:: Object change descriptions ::

*** Begin section ***

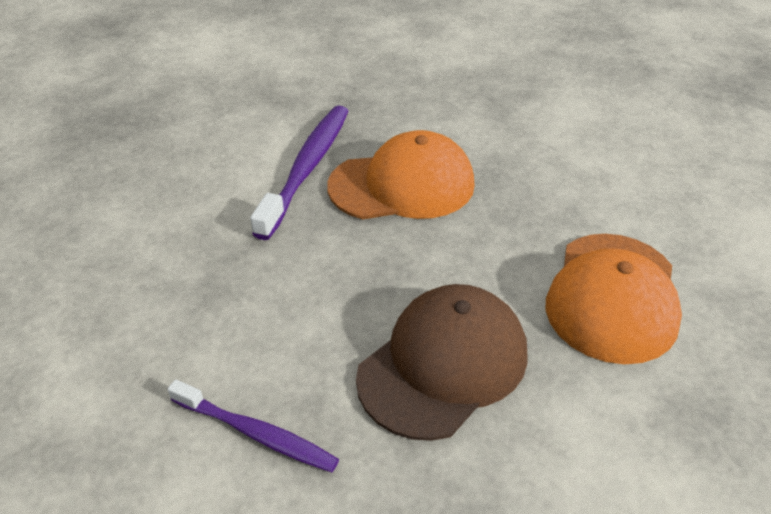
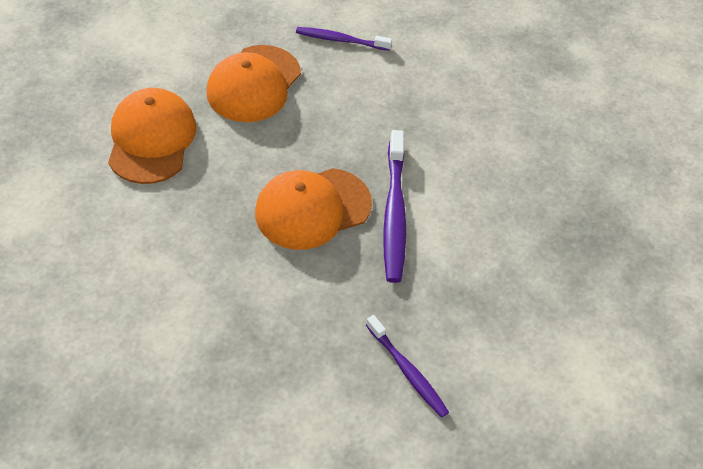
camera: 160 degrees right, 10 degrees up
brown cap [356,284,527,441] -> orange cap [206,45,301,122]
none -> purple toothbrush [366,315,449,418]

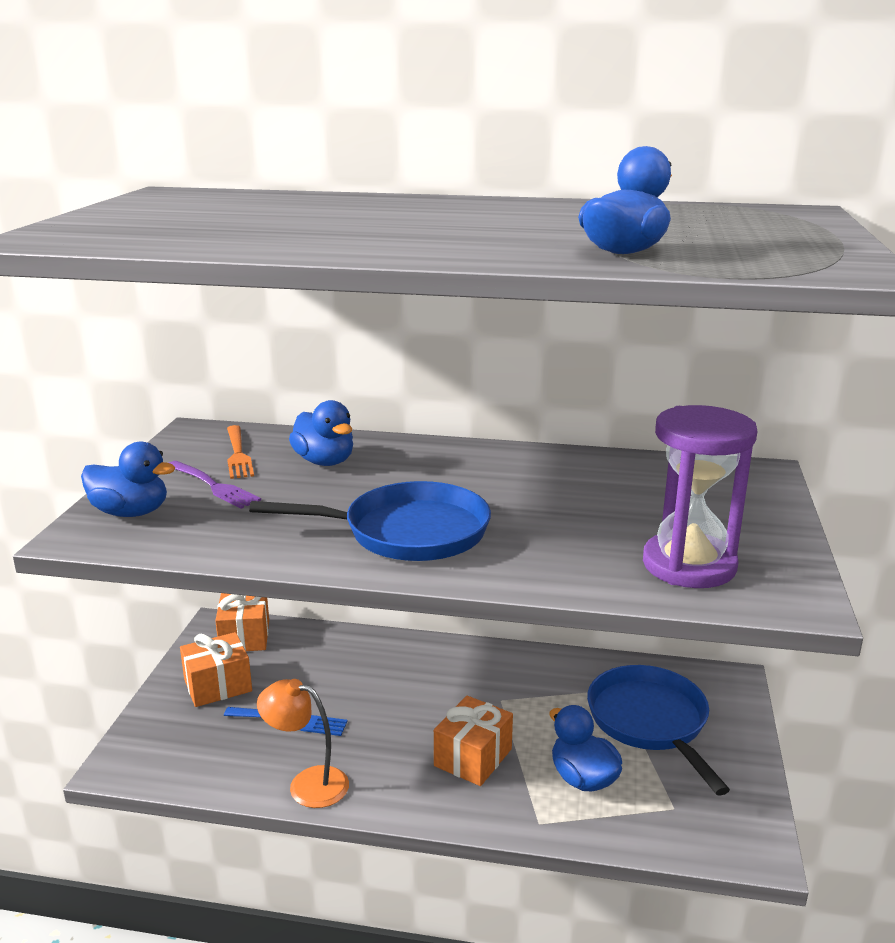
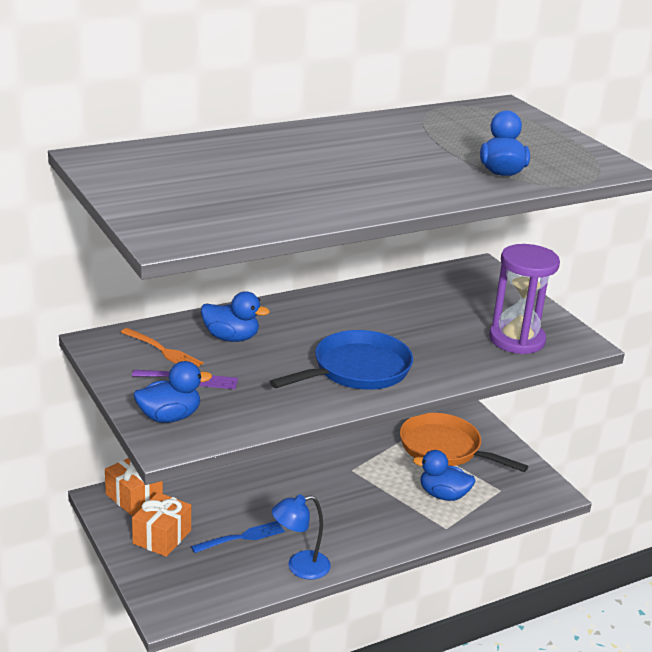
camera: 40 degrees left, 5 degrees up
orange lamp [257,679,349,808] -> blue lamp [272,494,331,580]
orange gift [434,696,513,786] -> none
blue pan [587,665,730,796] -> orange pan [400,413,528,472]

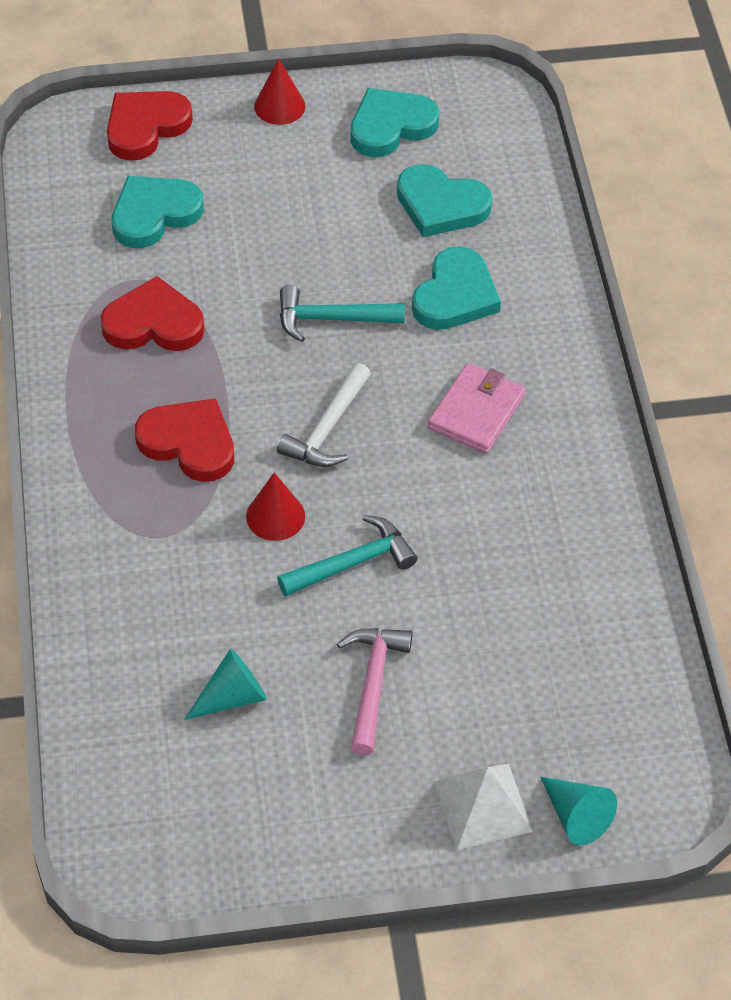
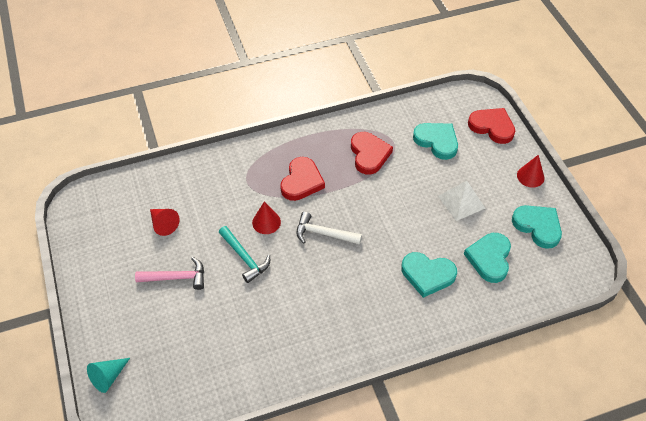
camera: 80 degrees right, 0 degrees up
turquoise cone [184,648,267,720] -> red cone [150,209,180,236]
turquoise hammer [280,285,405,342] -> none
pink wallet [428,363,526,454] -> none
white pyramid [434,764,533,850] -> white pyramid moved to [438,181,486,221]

*** End section ***

:: WHAT IS REQUIRED ::
Although the records contain pictures, only the text should be copied, exactly as it stands.

:: SOLVED PROBLEM ::
camera: 160 degrees right, 10 degrees up
brown cap [356,284,527,441] -> orange cap [206,45,301,122]
none -> purple toothbrush [366,315,449,418]

camera: 40 degrees left, 5 degrees up
orange lamp [257,679,349,808] -> blue lamp [272,494,331,580]
orange gift [434,696,513,786] -> none
blue pan [587,665,730,796] -> orange pan [400,413,528,472]

camera: 80 degrees right, 0 degrees up
turquoise cone [184,648,267,720] -> red cone [150,209,180,236]
turquoise hammer [280,285,405,342] -> none
pink wallet [428,363,526,454] -> none
white pyramid [434,764,533,850] -> white pyramid moved to [438,181,486,221]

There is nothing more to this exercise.